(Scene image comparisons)
>>>>
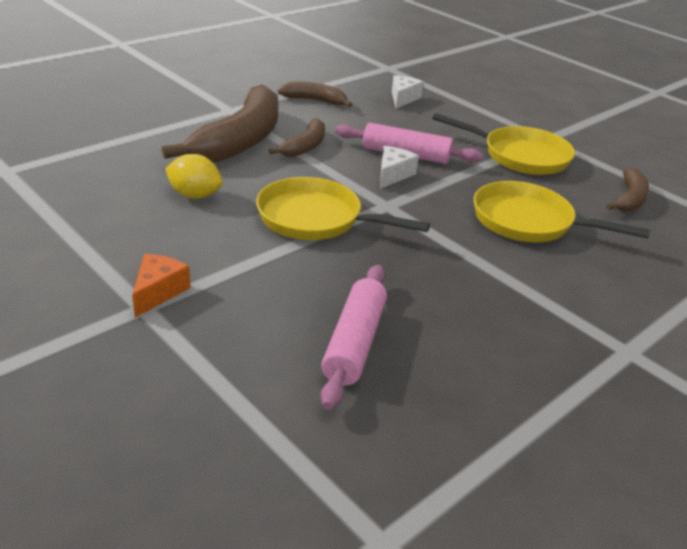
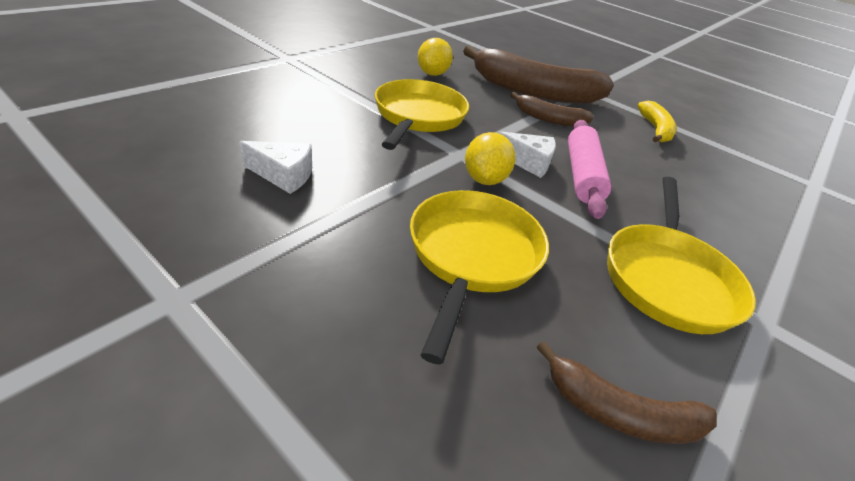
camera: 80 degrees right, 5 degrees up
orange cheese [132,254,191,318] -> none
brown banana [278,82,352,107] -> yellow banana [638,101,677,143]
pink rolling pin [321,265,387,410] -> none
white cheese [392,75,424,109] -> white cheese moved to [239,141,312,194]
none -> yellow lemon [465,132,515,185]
<<<<
>>>>
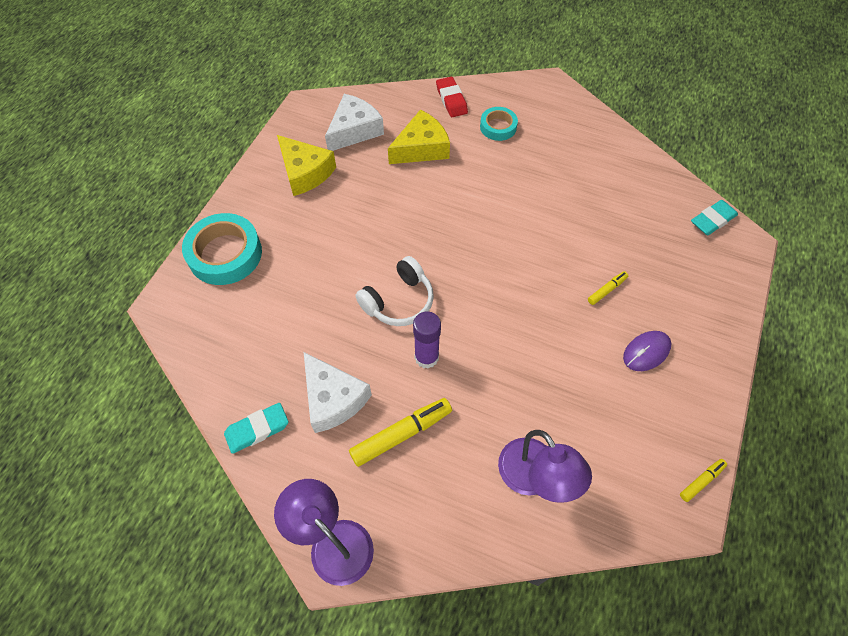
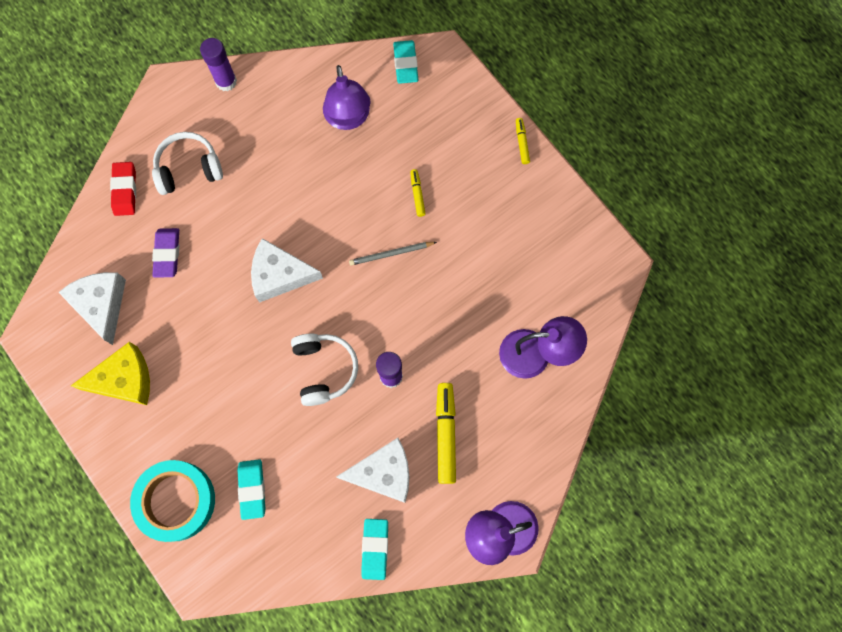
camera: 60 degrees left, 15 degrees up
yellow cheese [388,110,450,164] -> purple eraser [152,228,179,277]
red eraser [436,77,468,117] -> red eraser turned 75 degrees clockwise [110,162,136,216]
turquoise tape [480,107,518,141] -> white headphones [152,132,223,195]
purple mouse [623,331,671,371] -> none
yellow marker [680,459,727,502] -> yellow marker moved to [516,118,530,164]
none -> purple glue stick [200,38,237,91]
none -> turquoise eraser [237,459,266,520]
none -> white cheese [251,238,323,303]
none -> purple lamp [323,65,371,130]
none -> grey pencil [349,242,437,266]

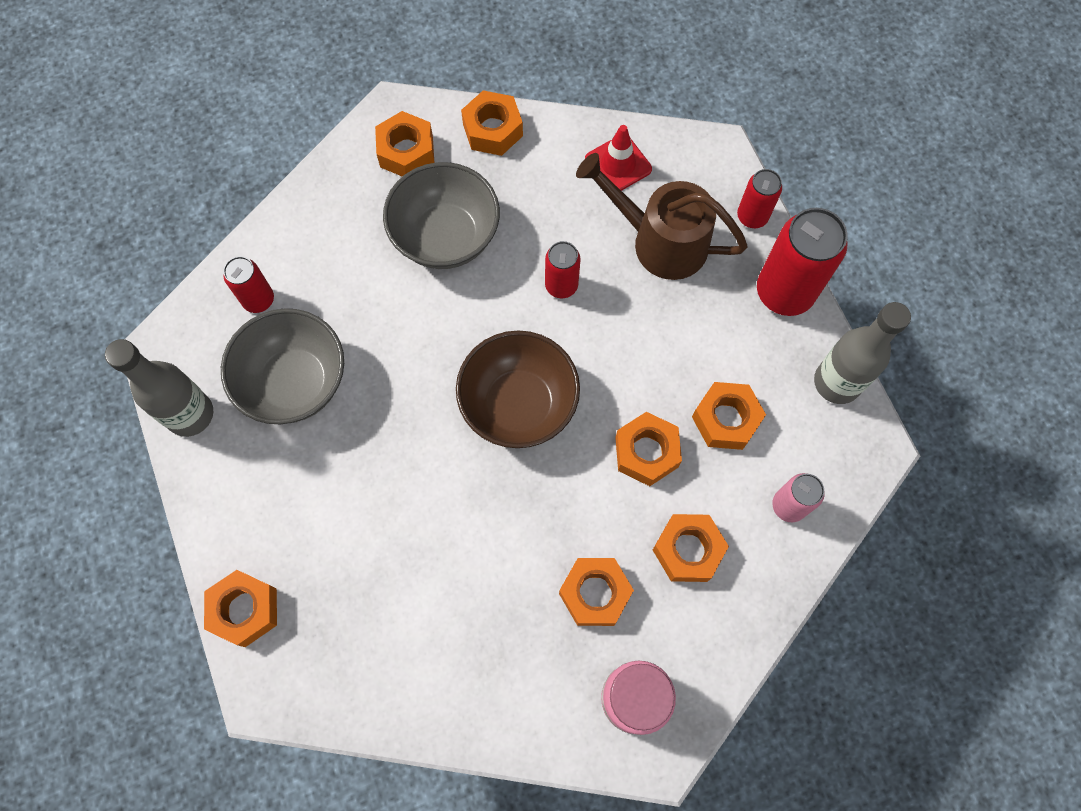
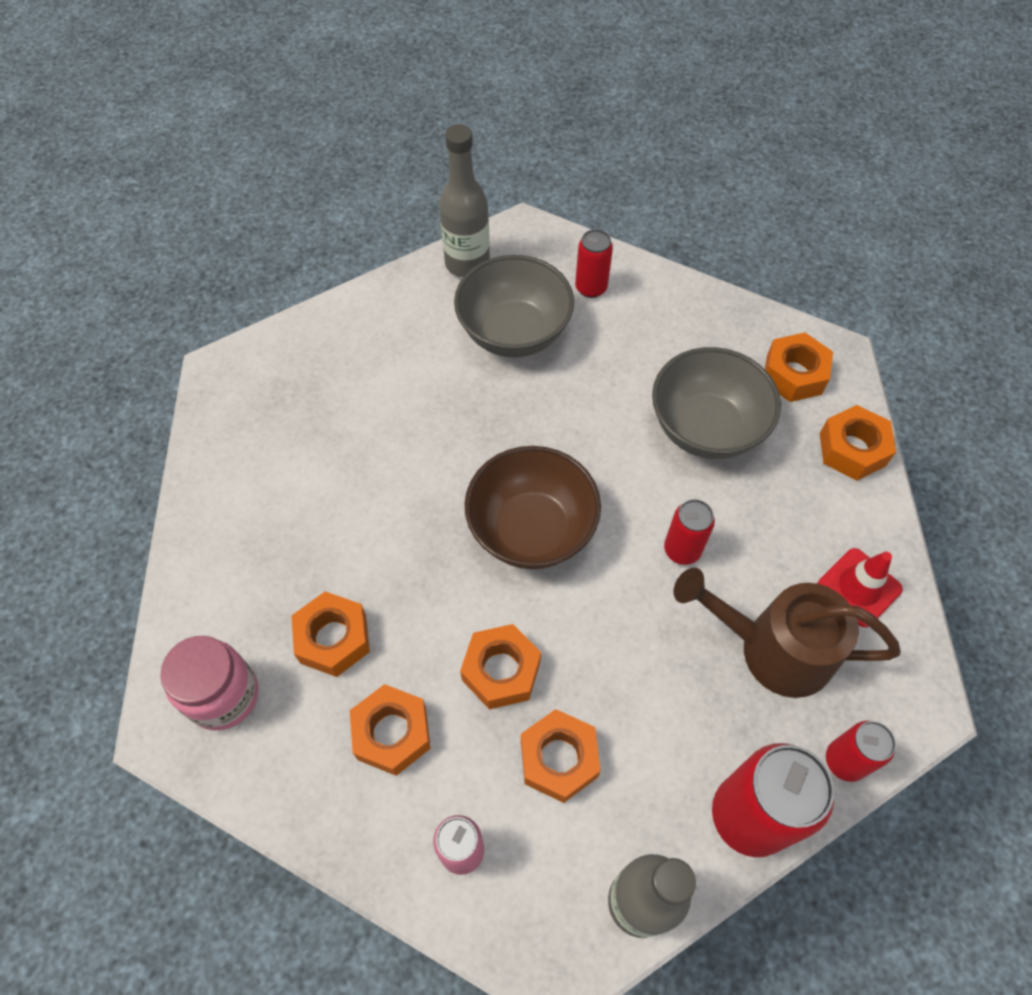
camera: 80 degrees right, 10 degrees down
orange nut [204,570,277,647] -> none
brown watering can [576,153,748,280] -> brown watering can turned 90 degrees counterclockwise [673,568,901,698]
<<<<
*Exercise prompt*
Out of the entries above, write out only the lines between the line holding "camera: 80 degrees right, 5 degrees up" and the line holding "none -> yellow lemon [465,132,515,185]", inclusive, each exactly as given.

*Result of this task*
camera: 80 degrees right, 5 degrees up
orange cheese [132,254,191,318] -> none
brown banana [278,82,352,107] -> yellow banana [638,101,677,143]
pink rolling pin [321,265,387,410] -> none
white cheese [392,75,424,109] -> white cheese moved to [239,141,312,194]
none -> yellow lemon [465,132,515,185]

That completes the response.